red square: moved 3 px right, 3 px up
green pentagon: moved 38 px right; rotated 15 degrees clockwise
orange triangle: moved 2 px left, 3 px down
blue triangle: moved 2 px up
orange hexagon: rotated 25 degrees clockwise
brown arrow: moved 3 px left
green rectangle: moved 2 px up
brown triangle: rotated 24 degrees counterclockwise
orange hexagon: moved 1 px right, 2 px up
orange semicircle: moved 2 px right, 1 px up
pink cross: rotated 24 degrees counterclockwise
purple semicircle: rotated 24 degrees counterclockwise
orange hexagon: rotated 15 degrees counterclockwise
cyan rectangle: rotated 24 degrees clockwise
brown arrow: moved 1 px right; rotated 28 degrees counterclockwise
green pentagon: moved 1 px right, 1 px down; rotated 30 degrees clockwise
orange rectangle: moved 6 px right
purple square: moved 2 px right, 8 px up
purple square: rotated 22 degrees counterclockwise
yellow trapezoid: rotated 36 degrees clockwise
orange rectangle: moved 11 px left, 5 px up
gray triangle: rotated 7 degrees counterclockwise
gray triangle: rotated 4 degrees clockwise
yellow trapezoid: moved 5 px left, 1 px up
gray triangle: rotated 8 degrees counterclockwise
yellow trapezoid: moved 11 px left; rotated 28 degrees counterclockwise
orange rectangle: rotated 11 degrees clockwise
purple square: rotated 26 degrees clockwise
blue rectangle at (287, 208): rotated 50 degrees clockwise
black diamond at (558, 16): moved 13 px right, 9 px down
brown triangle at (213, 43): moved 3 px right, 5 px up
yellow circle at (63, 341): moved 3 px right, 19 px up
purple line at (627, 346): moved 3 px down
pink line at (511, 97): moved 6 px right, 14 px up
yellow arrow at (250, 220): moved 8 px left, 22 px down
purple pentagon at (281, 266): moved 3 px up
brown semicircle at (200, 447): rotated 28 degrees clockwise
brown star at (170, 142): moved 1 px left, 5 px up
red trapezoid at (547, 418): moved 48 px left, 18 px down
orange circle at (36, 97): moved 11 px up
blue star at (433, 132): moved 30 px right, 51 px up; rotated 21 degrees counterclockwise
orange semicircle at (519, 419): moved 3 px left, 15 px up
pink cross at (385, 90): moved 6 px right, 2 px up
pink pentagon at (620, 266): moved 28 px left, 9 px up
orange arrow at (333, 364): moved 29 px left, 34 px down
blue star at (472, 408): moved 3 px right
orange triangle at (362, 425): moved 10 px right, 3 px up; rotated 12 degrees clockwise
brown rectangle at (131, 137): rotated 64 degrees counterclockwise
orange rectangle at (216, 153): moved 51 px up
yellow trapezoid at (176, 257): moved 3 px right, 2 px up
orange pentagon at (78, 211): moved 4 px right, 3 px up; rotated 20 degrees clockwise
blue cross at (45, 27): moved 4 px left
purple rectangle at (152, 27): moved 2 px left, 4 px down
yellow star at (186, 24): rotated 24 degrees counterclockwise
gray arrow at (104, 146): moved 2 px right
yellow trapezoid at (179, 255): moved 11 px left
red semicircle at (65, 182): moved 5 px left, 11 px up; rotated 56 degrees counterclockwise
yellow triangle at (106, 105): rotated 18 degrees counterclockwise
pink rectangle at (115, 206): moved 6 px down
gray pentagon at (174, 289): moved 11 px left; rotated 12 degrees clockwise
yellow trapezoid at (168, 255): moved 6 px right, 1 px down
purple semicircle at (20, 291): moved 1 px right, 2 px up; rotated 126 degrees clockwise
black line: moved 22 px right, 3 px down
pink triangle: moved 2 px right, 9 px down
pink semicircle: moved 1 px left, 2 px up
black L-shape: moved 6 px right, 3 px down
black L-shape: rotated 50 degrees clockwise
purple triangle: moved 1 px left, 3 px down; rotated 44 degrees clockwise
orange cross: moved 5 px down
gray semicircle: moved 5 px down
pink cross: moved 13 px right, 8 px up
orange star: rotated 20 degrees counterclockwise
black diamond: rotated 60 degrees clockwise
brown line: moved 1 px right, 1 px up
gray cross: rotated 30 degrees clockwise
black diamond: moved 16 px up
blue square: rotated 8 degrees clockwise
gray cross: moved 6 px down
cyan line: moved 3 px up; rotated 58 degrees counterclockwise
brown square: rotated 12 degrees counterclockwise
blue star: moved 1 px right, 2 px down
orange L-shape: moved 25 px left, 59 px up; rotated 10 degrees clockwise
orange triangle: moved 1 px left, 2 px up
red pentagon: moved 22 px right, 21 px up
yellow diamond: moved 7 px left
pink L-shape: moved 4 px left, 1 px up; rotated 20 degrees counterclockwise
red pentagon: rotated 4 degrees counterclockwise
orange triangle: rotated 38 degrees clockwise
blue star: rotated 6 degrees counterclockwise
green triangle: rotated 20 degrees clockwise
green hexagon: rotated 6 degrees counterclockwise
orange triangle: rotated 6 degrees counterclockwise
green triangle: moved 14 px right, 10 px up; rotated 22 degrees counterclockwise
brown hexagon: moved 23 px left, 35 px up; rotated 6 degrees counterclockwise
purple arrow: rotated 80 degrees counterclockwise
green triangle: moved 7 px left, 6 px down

———

WHAT THIS TASK INVOLVES:
Rewrite all of the records above as a numbered list, leaving out any blank lines.

TASK RESULT:
1. red square: moved 3 px right, 3 px up
2. green pentagon: moved 38 px right; rotated 15 degrees clockwise
3. orange triangle: moved 2 px left, 3 px down
4. blue triangle: moved 2 px up
5. orange hexagon: rotated 25 degrees clockwise
6. brown arrow: moved 3 px left
7. green rectangle: moved 2 px up
8. brown triangle: rotated 24 degrees counterclockwise
9. orange hexagon: moved 1 px right, 2 px up
10. orange semicircle: moved 2 px right, 1 px up
11. pink cross: rotated 24 degrees counterclockwise
12. purple semicircle: rotated 24 degrees counterclockwise
13. orange hexagon: rotated 15 degrees counterclockwise
14. cyan rectangle: rotated 24 degrees clockwise
15. brown arrow: moved 1 px right; rotated 28 degrees counterclockwise
16. green pentagon: moved 1 px right, 1 px down; rotated 30 degrees clockwise
17. orange rectangle: moved 6 px right
18. purple square: moved 2 px right, 8 px up
19. purple square: rotated 22 degrees counterclockwise
20. yellow trapezoid: rotated 36 degrees clockwise
21. orange rectangle: moved 11 px left, 5 px up
22. gray triangle: rotated 7 degrees counterclockwise
23. gray triangle: rotated 4 degrees clockwise
24. yellow trapezoid: moved 5 px left, 1 px up
25. gray triangle: rotated 8 degrees counterclockwise
26. yellow trapezoid: moved 11 px left; rotated 28 degrees counterclockwise
27. orange rectangle: rotated 11 degrees clockwise
28. purple square: rotated 26 degrees clockwise
29. blue rectangle at (287, 208): rotated 50 degrees clockwise
30. black diamond at (558, 16): moved 13 px right, 9 px down
31. brown triangle at (213, 43): moved 3 px right, 5 px up
32. yellow circle at (63, 341): moved 3 px right, 19 px up
33. purple line at (627, 346): moved 3 px down
34. pink line at (511, 97): moved 6 px right, 14 px up
35. yellow arrow at (250, 220): moved 8 px left, 22 px down
36. purple pentagon at (281, 266): moved 3 px up
37. brown semicircle at (200, 447): rotated 28 degrees clockwise
38. brown star at (170, 142): moved 1 px left, 5 px up
39. red trapezoid at (547, 418): moved 48 px left, 18 px down
40. orange circle at (36, 97): moved 11 px up
41. blue star at (433, 132): moved 30 px right, 51 px up; rotated 21 degrees counterclockwise
42. orange semicircle at (519, 419): moved 3 px left, 15 px up
43. pink cross at (385, 90): moved 6 px right, 2 px up
44. pink pentagon at (620, 266): moved 28 px left, 9 px up
45. orange arrow at (333, 364): moved 29 px left, 34 px down
46. blue star at (472, 408): moved 3 px right
47. orange triangle at (362, 425): moved 10 px right, 3 px up; rotated 12 degrees clockwise
48. brown rectangle at (131, 137): rotated 64 degrees counterclockwise
49. orange rectangle at (216, 153): moved 51 px up
50. yellow trapezoid at (176, 257): moved 3 px right, 2 px up
51. orange pentagon at (78, 211): moved 4 px right, 3 px up; rotated 20 degrees clockwise
52. blue cross at (45, 27): moved 4 px left
53. purple rectangle at (152, 27): moved 2 px left, 4 px down
54. yellow star at (186, 24): rotated 24 degrees counterclockwise
55. gray arrow at (104, 146): moved 2 px right
56. yellow trapezoid at (179, 255): moved 11 px left
57. red semicircle at (65, 182): moved 5 px left, 11 px up; rotated 56 degrees counterclockwise
58. yellow triangle at (106, 105): rotated 18 degrees counterclockwise
59. pink rectangle at (115, 206): moved 6 px down
60. gray pentagon at (174, 289): moved 11 px left; rotated 12 degrees clockwise
61. yellow trapezoid at (168, 255): moved 6 px right, 1 px down
62. purple semicircle at (20, 291): moved 1 px right, 2 px up; rotated 126 degrees clockwise
63. black line: moved 22 px right, 3 px down
64. pink triangle: moved 2 px right, 9 px down
65. pink semicircle: moved 1 px left, 2 px up
66. black L-shape: moved 6 px right, 3 px down
67. black L-shape: rotated 50 degrees clockwise
68. purple triangle: moved 1 px left, 3 px down; rotated 44 degrees clockwise
69. orange cross: moved 5 px down
70. gray semicircle: moved 5 px down
71. pink cross: moved 13 px right, 8 px up
72. orange star: rotated 20 degrees counterclockwise
73. black diamond: rotated 60 degrees clockwise
74. brown line: moved 1 px right, 1 px up
75. gray cross: rotated 30 degrees clockwise
76. black diamond: moved 16 px up
77. blue square: rotated 8 degrees clockwise
78. gray cross: moved 6 px down
79. cyan line: moved 3 px up; rotated 58 degrees counterclockwise
80. brown square: rotated 12 degrees counterclockwise
81. blue star: moved 1 px right, 2 px down
82. orange L-shape: moved 25 px left, 59 px up; rotated 10 degrees clockwise
83. orange triangle: moved 1 px left, 2 px up
84. red pentagon: moved 22 px right, 21 px up
85. yellow diamond: moved 7 px left
86. pink L-shape: moved 4 px left, 1 px up; rotated 20 degrees counterclockwise
87. red pentagon: rotated 4 degrees counterclockwise
88. orange triangle: rotated 38 degrees clockwise
89. blue star: rotated 6 degrees counterclockwise
90. green triangle: rotated 20 degrees clockwise
91. green hexagon: rotated 6 degrees counterclockwise
92. orange triangle: rotated 6 degrees counterclockwise
93. green triangle: moved 14 px right, 10 px up; rotated 22 degrees counterclockwise
94. brown hexagon: moved 23 px left, 35 px up; rotated 6 degrees counterclockwise
95. purple arrow: rotated 80 degrees counterclockwise
96. green triangle: moved 7 px left, 6 px down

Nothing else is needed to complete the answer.